What is expected:
Beginning with the line that contains "The size of", transcribe every line down to the end of the entries, exactly, and no other lines.

Recorded data:
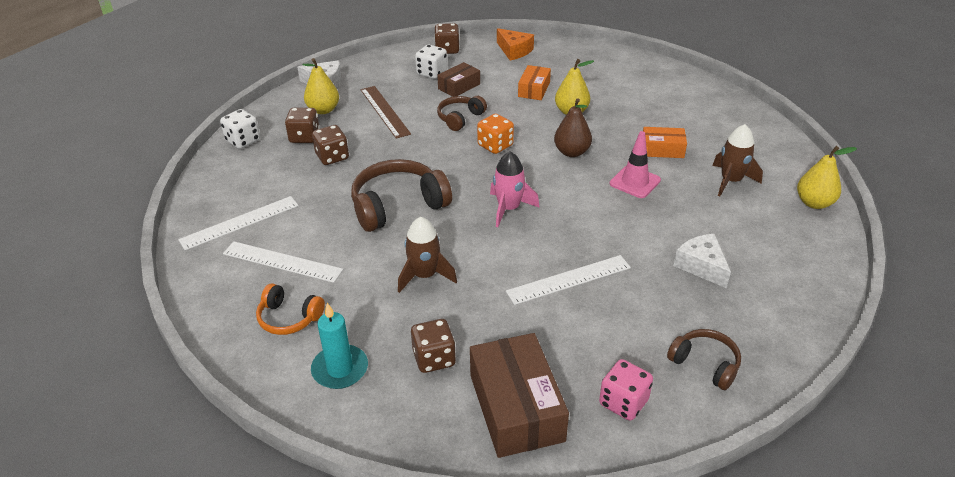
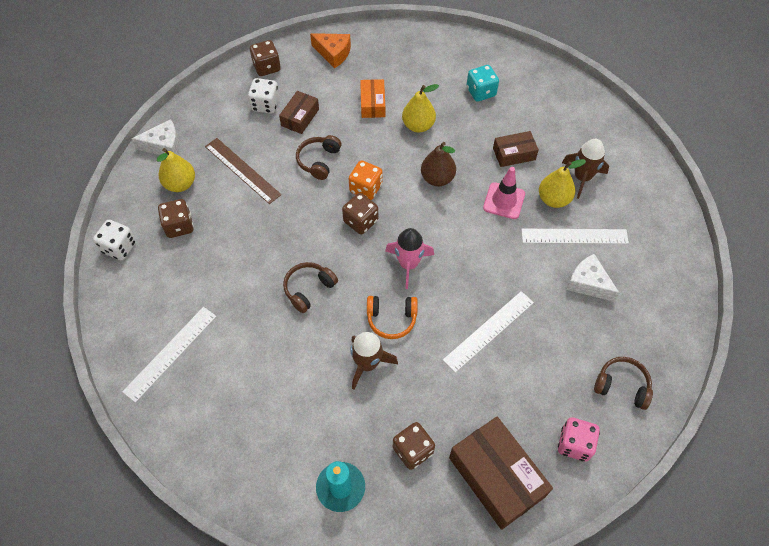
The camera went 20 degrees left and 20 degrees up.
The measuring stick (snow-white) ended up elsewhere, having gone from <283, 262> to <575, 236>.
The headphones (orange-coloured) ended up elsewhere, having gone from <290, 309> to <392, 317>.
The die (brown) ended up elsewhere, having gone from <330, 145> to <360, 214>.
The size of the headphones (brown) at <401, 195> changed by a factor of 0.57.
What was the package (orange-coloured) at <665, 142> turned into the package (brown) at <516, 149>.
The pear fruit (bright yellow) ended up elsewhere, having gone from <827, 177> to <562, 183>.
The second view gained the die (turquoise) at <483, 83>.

Response area:
The size of the headphones (brown) at <401, 195> changed by a factor of 0.57.
What was the package (orange-coloured) at <665, 142> turned into the package (brown) at <516, 149>.
The pear fruit (bright yellow) ended up elsewhere, having gone from <827, 177> to <562, 183>.
The second view gained the die (turquoise) at <483, 83>.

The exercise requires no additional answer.